From the data underneath, reproduce exactly the stretch that begins at the line with "(199, 421) = (421, 631): white" and ends after the line with "(801, 236) = (833, 197): grey".

== Source data ==

- Opening Delimiter -

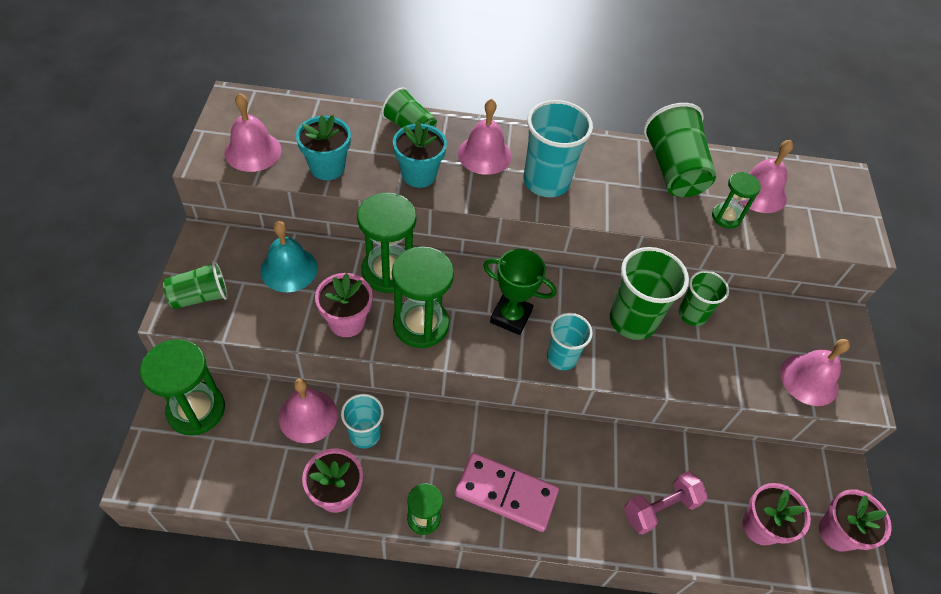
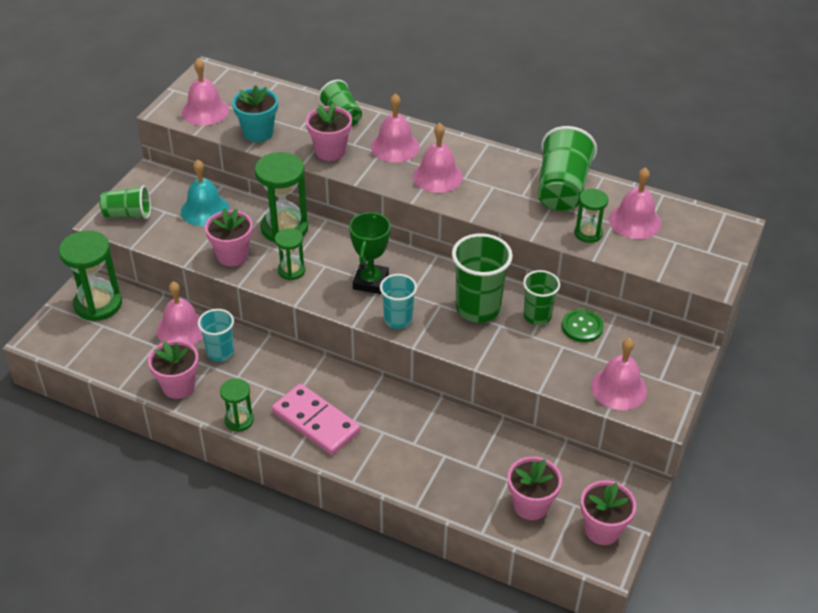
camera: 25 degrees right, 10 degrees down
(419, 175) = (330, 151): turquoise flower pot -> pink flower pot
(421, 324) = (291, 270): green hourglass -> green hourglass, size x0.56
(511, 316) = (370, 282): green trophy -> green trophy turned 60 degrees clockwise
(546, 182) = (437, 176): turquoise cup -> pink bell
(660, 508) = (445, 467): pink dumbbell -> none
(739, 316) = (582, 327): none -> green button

- Closing Delimiter -
- Opening Delimiter -

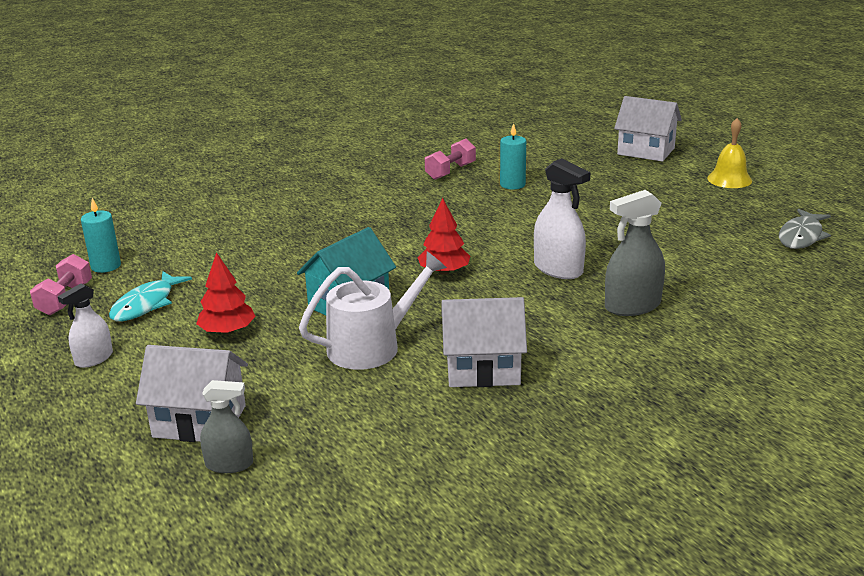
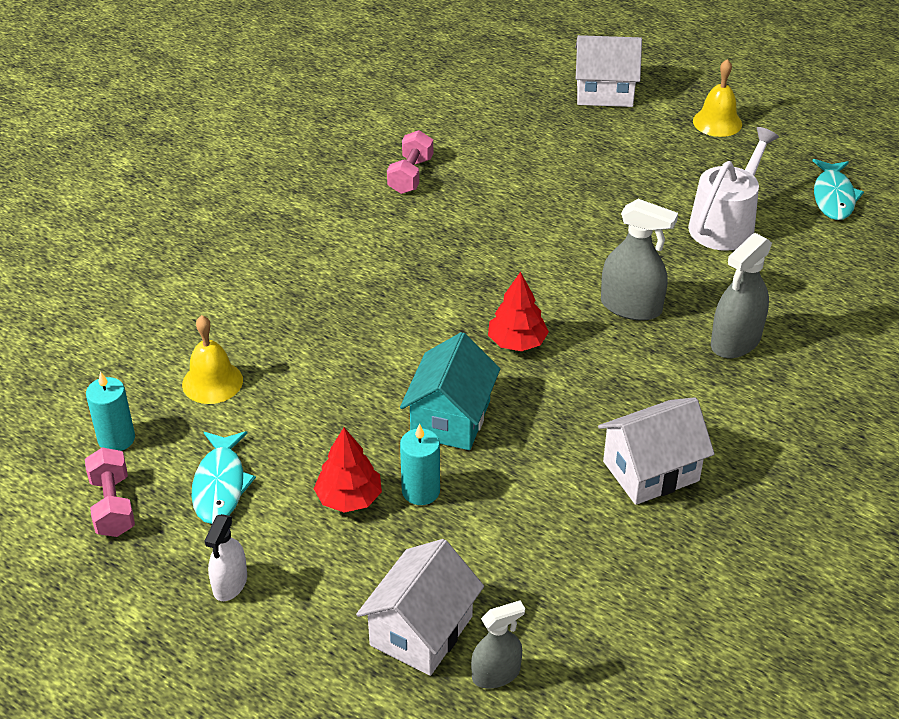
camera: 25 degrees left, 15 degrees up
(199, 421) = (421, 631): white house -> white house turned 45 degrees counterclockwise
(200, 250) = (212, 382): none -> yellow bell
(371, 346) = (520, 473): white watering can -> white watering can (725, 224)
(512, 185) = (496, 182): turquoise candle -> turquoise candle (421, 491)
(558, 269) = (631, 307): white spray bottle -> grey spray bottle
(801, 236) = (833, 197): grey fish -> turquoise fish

- Closing Delimiter -
- Opening Delimiter -

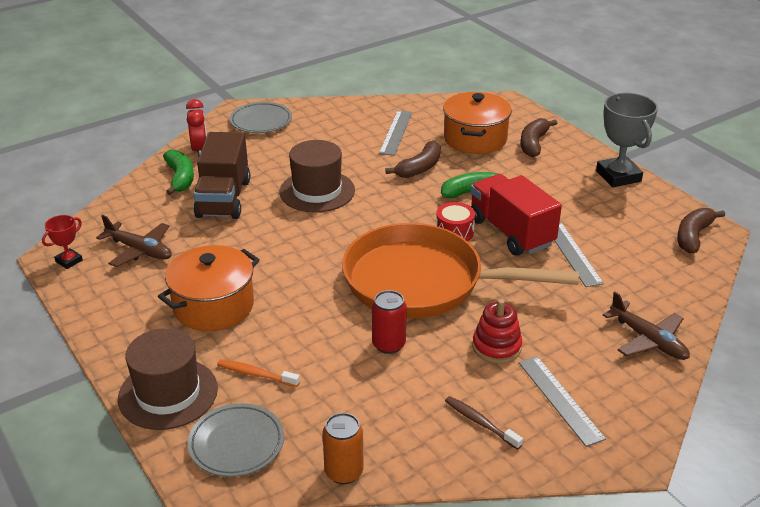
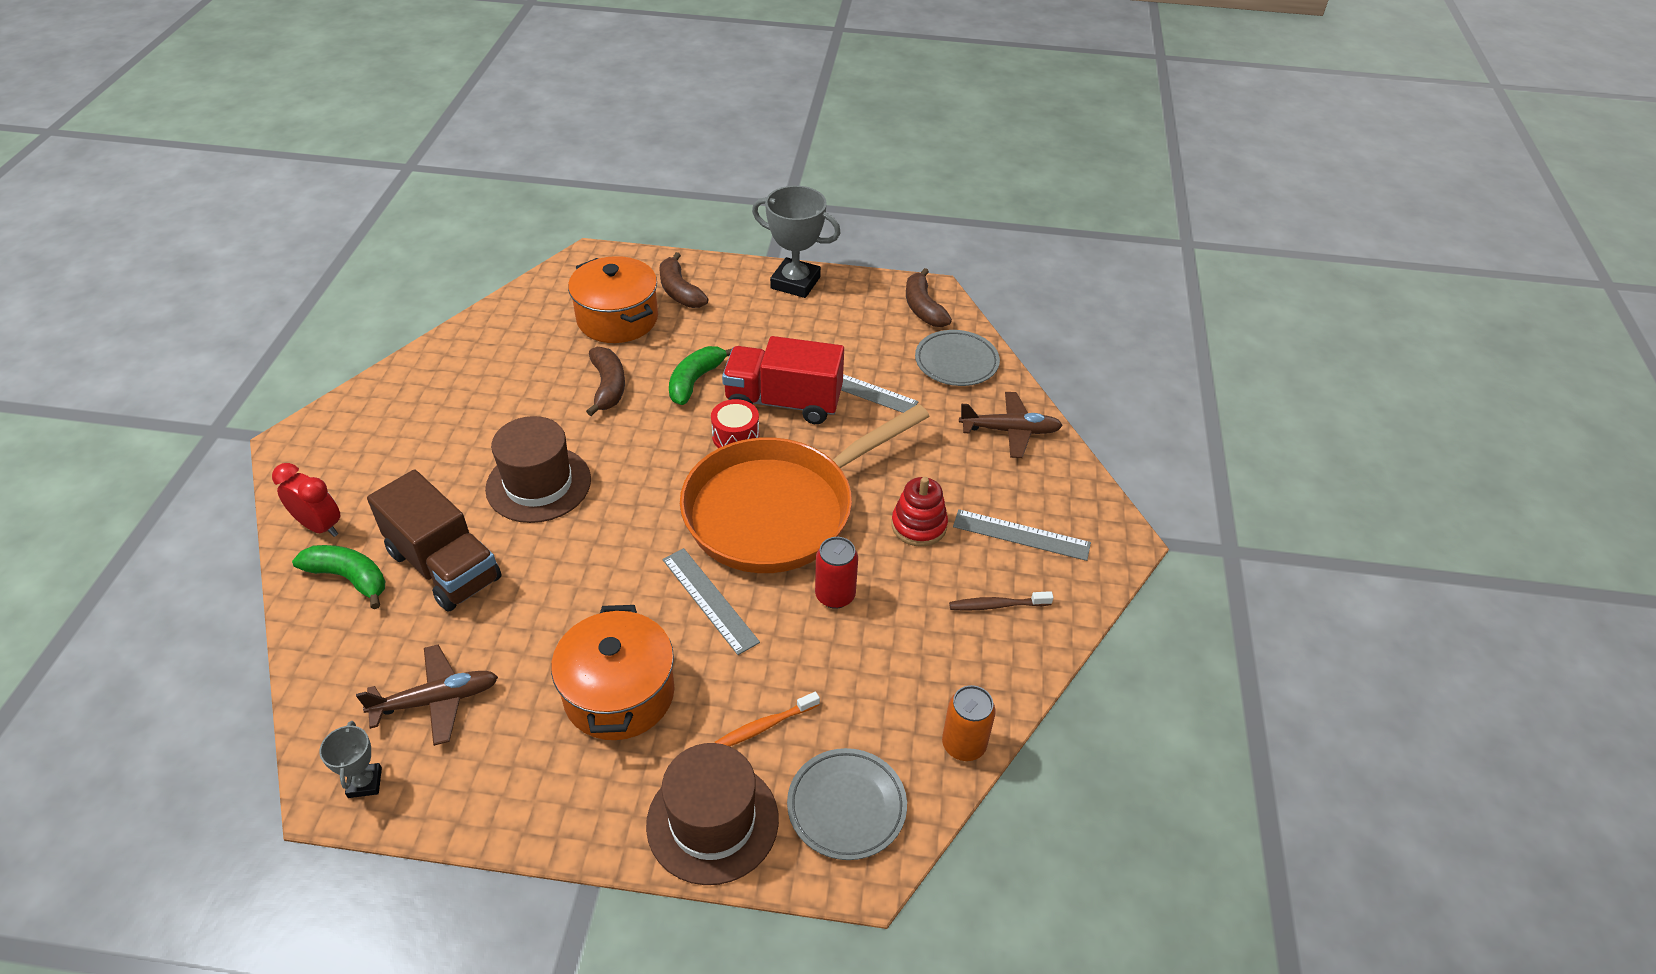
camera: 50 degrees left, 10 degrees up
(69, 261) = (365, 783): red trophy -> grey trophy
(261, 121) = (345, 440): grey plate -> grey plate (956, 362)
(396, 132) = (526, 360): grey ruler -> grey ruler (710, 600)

- Closing Delimiter -

== Written answer ==
(199, 421) = (421, 631): white house -> white house turned 45 degrees counterclockwise
(200, 250) = (212, 382): none -> yellow bell
(371, 346) = (520, 473): white watering can -> white watering can (725, 224)
(512, 185) = (496, 182): turquoise candle -> turquoise candle (421, 491)
(558, 269) = (631, 307): white spray bottle -> grey spray bottle
(801, 236) = (833, 197): grey fish -> turquoise fish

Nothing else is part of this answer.